* Exercise goal:
Without including the pictures, copy each line below exactly as it reads.

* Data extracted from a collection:
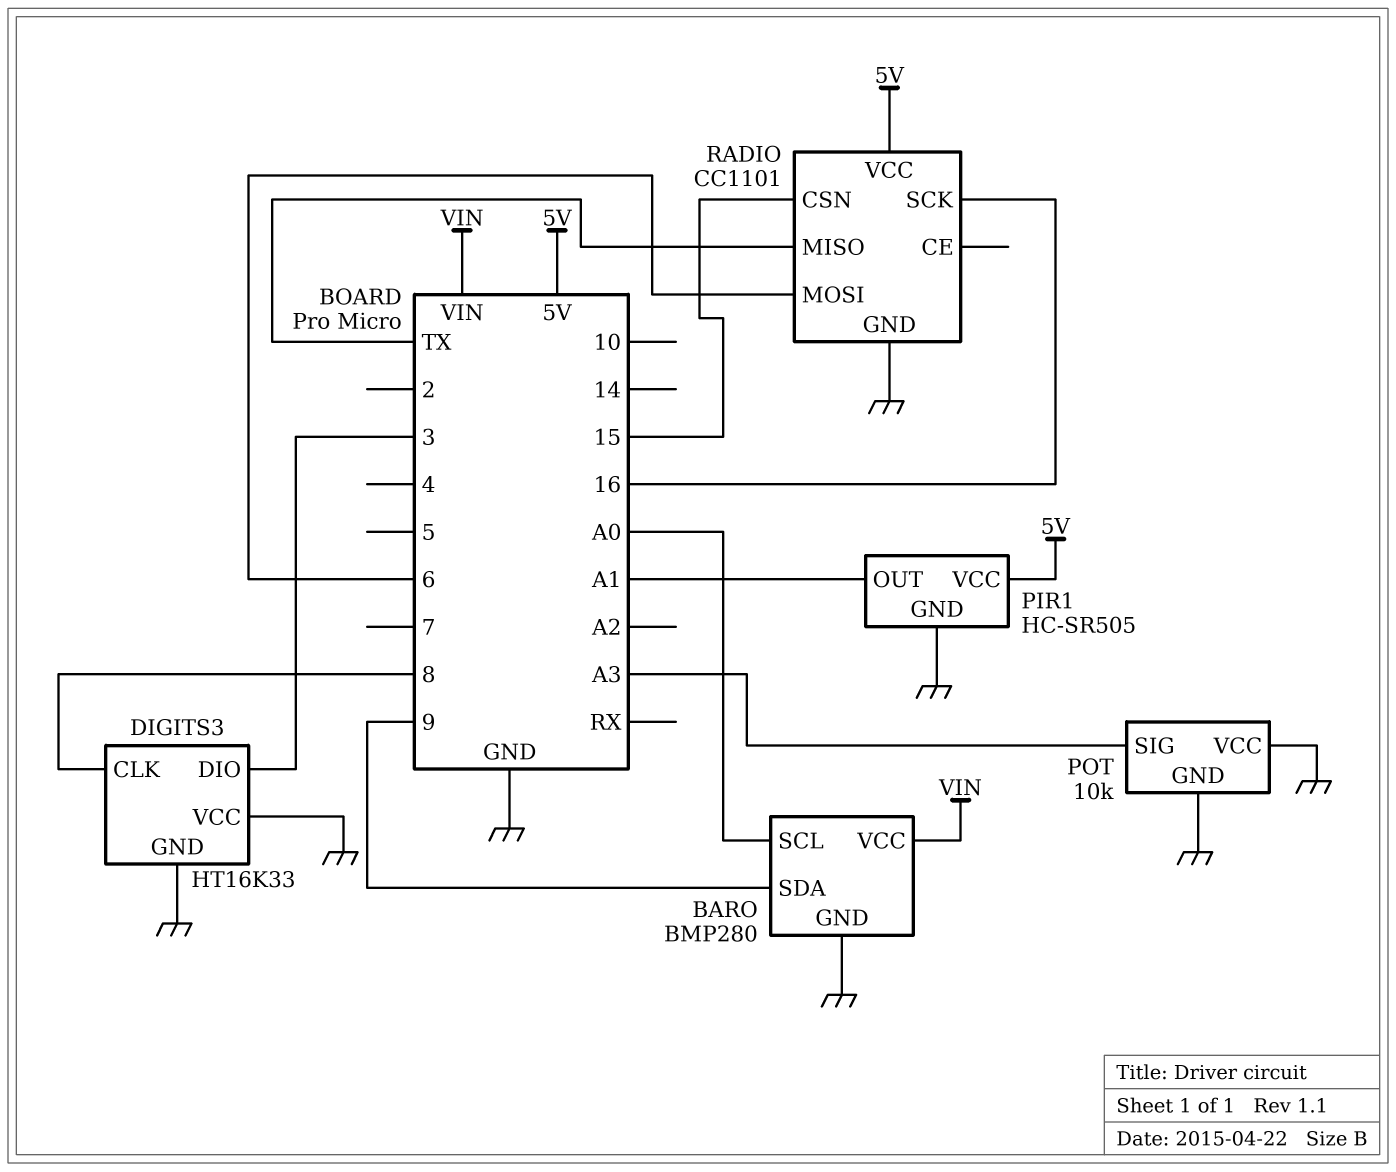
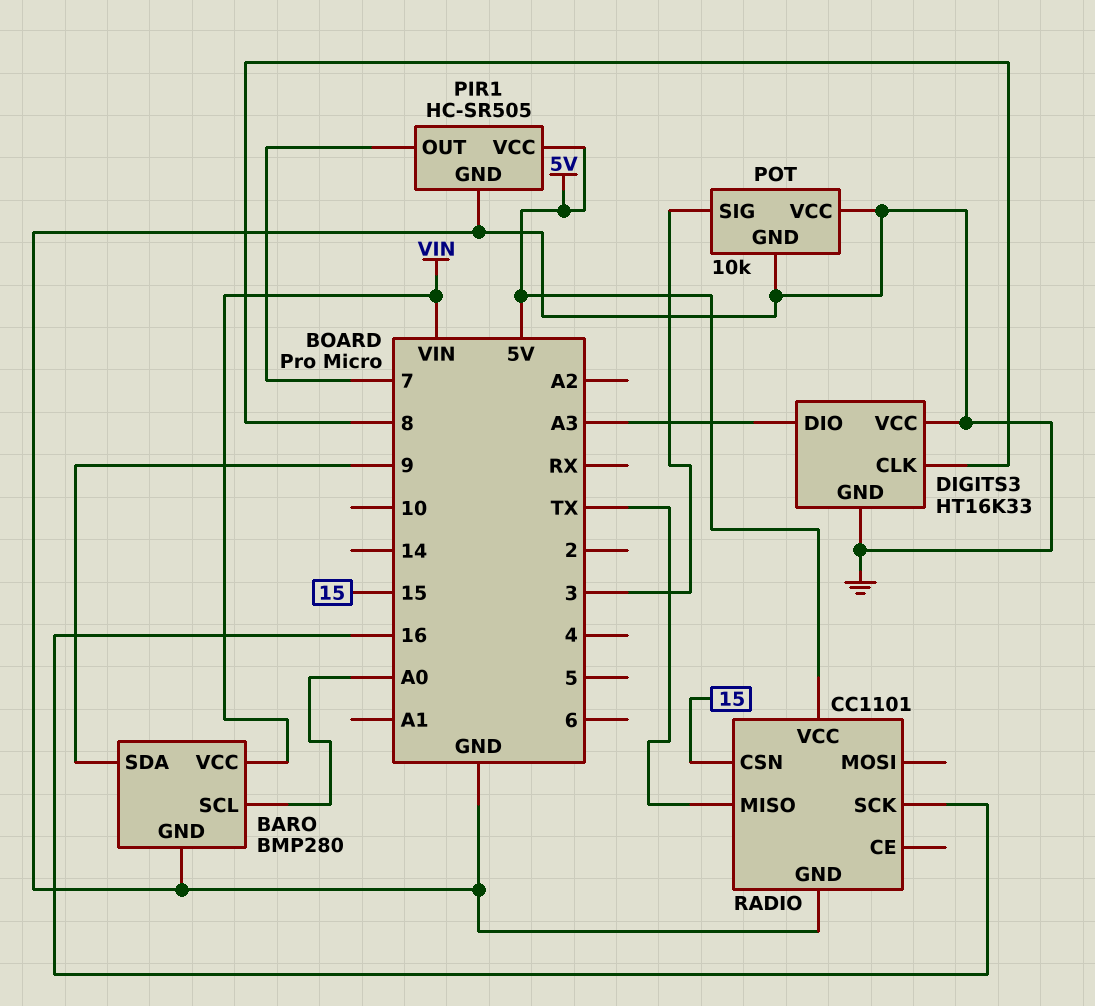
DIGITS3 pin DIO: 3 -> A3
PIR1 pin OUT: A1 -> 7
POT pin SIG: A3 -> 3
RADIO pin MOSI: 6 -> none

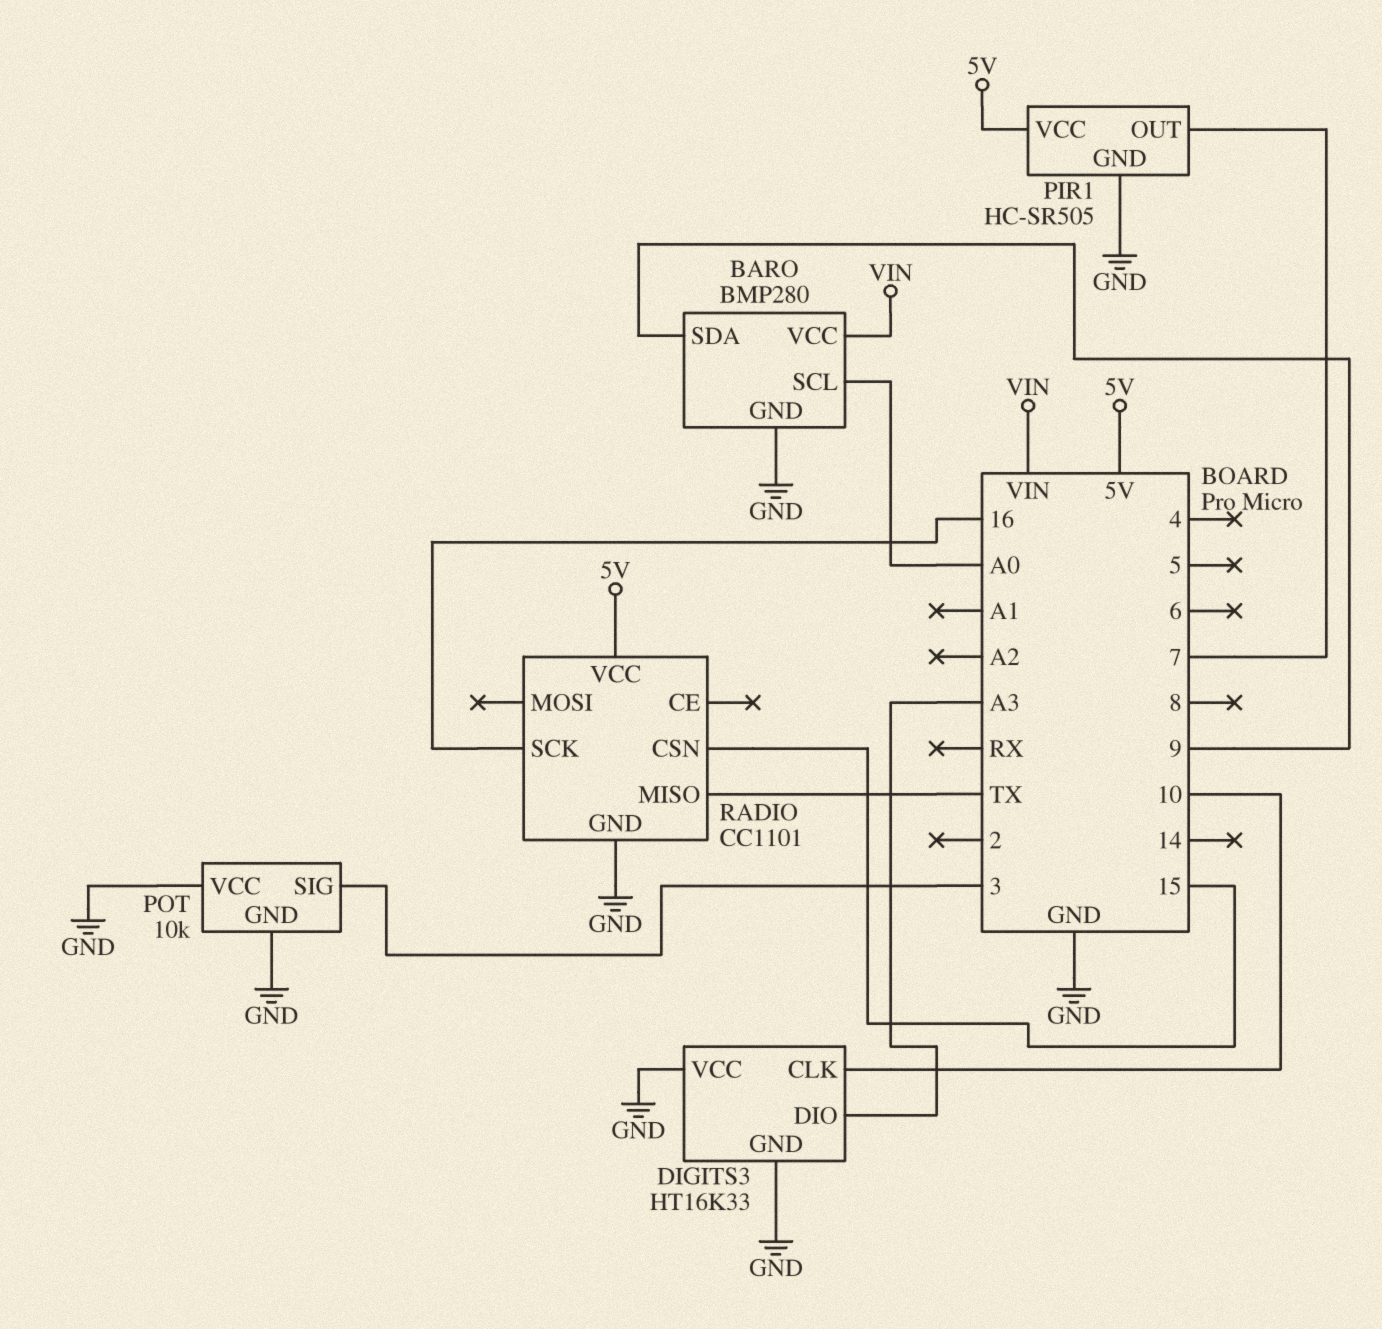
DIGITS3 pin CLK: 8 -> 10

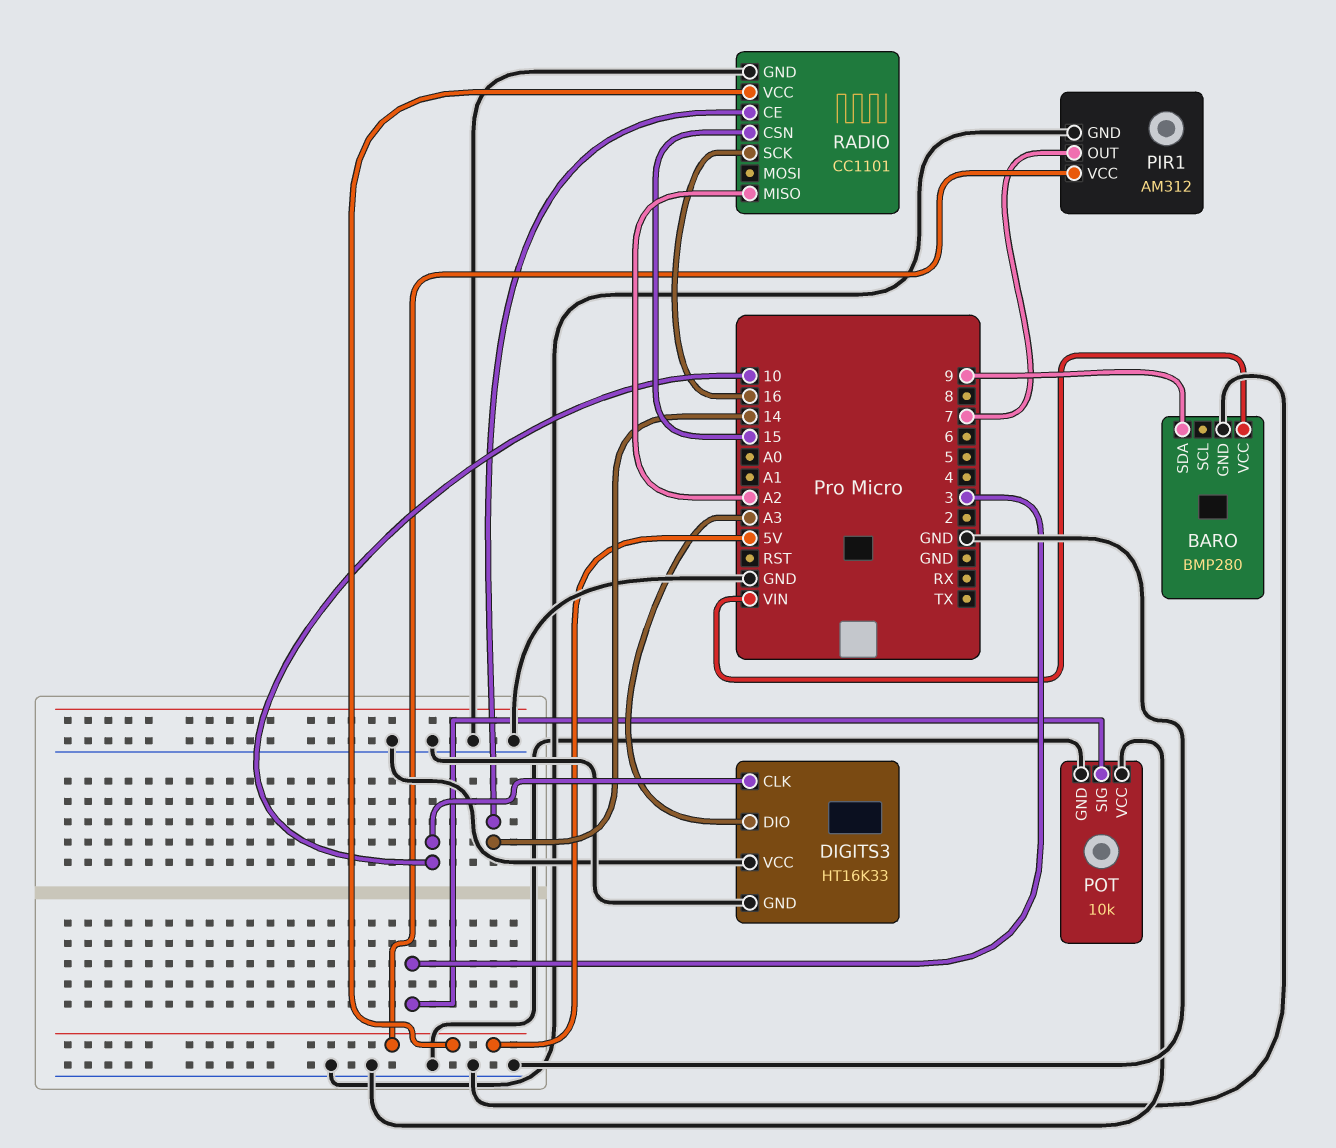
BARO pin SCL: A0 -> none
PIR1: HC-SR505 -> AM312
RADIO pin CE: none -> 14
RADIO pin MISO: TX -> A2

* Worked solution:
DIGITS3 pin DIO: 3 -> A3
PIR1 pin OUT: A1 -> 7
POT pin SIG: A3 -> 3
RADIO pin MOSI: 6 -> none

DIGITS3 pin CLK: 8 -> 10

BARO pin SCL: A0 -> none
PIR1: HC-SR505 -> AM312
RADIO pin CE: none -> 14
RADIO pin MISO: TX -> A2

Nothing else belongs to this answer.